_Work to be completed:_ Omit pictures and quote the listing below line by line, from its start through the line that holds "gray cross: (130, 190)".

_Record set:_
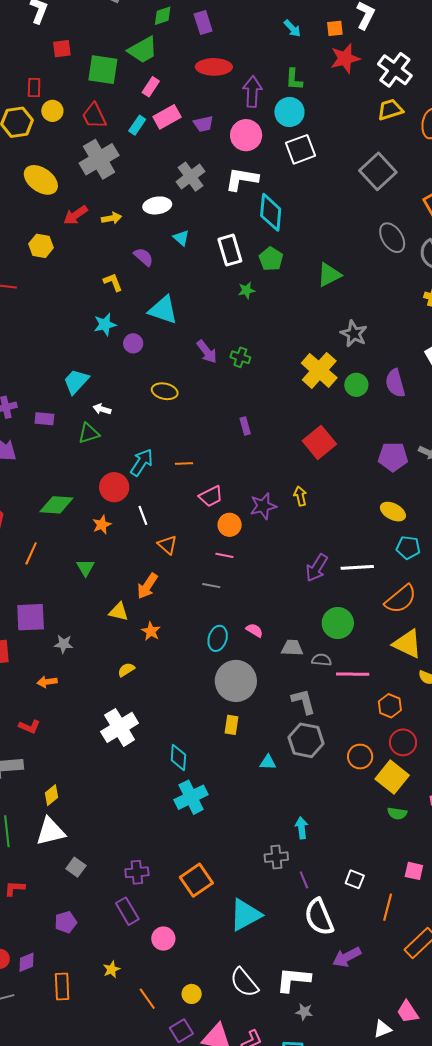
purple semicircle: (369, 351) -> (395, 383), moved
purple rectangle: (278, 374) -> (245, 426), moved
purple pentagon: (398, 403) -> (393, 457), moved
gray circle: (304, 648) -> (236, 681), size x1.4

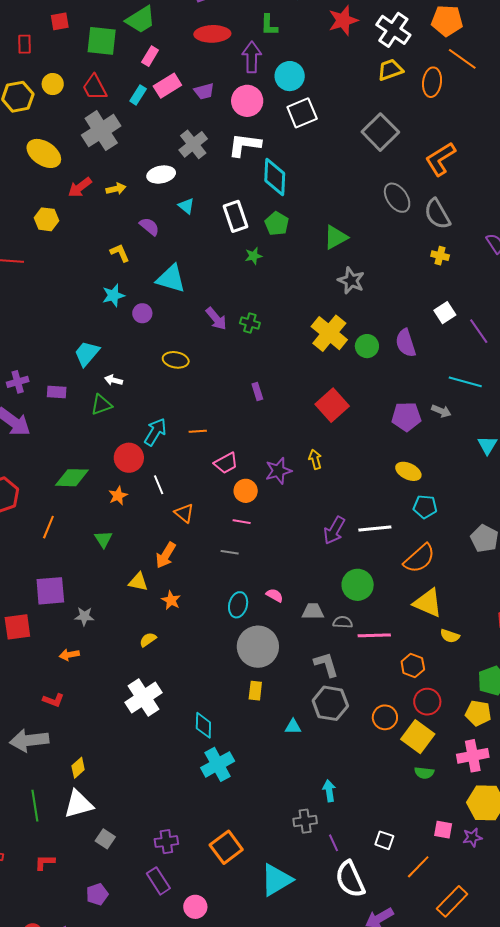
green L-shape: (294, 79) -> (269, 25), moved
red rectangle: (34, 88) -> (25, 44), moved
gray star: (354, 334) -> (351, 281), moved
orange line: (388, 907) -> (418, 867), turned 32

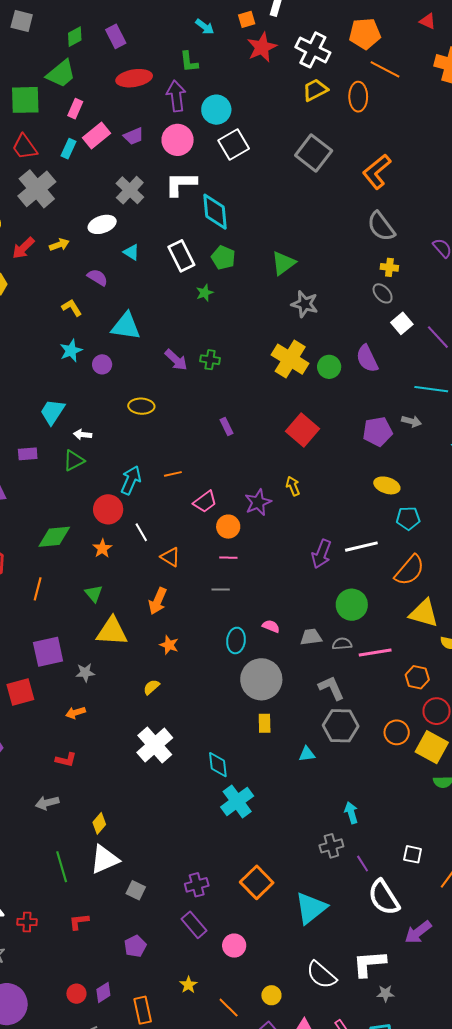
gray ellipse: (397, 198) -> (383, 293), moved, size x0.7
yellow triangle: (138, 582) -> (112, 631), moved, size x1.6
gray arrow: (29, 740) -> (47, 803), size x0.6

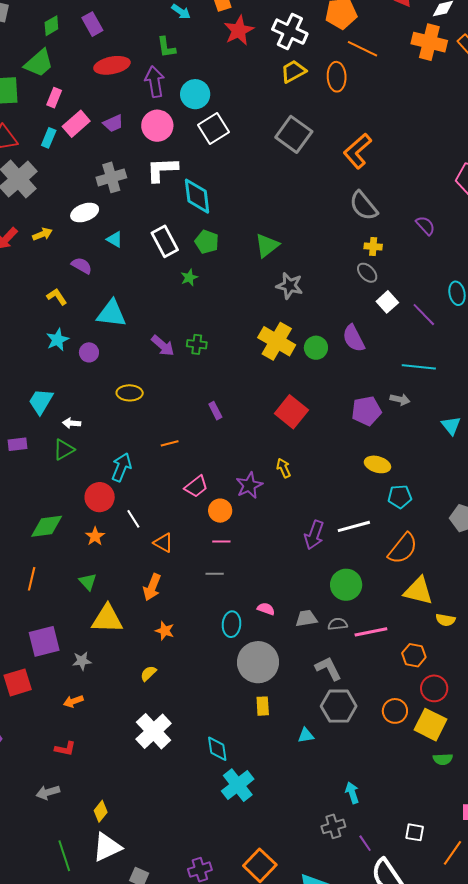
gray cross: (130, 190) -> (111, 177), turned 32
orange line: (173, 474) -> (170, 443), moved

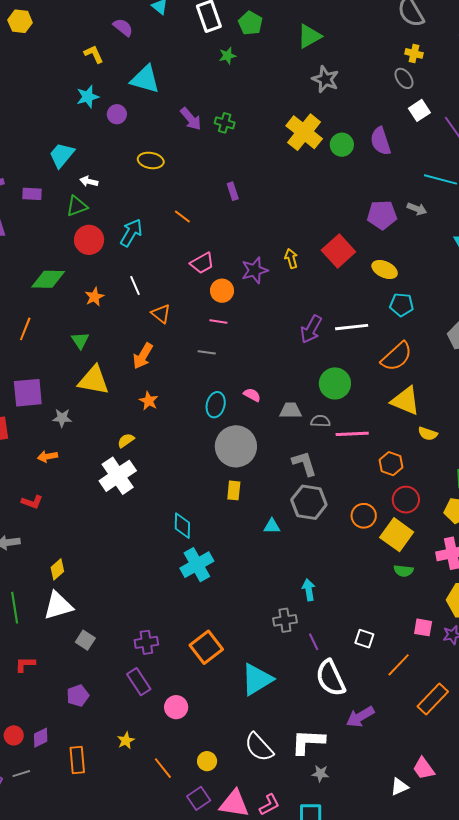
red square: (291, 412) -> (338, 251), moved
orange line: (170, 443) -> (182, 217), turned 42
red circle: (100, 497) -> (89, 240), moved
white cross: (154, 731) -> (118, 476), moved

_Written solution:_
purple semicircle: (369, 351) -> (395, 383), moved
purple rectangle: (278, 374) -> (245, 426), moved
purple pentagon: (398, 403) -> (393, 457), moved
gray circle: (304, 648) -> (236, 681), size x1.4

green L-shape: (294, 79) -> (269, 25), moved
red rectangle: (34, 88) -> (25, 44), moved
gray star: (354, 334) -> (351, 281), moved
orange line: (388, 907) -> (418, 867), turned 32

gray ellipse: (397, 198) -> (383, 293), moved, size x0.7
yellow triangle: (138, 582) -> (112, 631), moved, size x1.6
gray arrow: (29, 740) -> (47, 803), size x0.6

gray cross: (130, 190) -> (111, 177), turned 32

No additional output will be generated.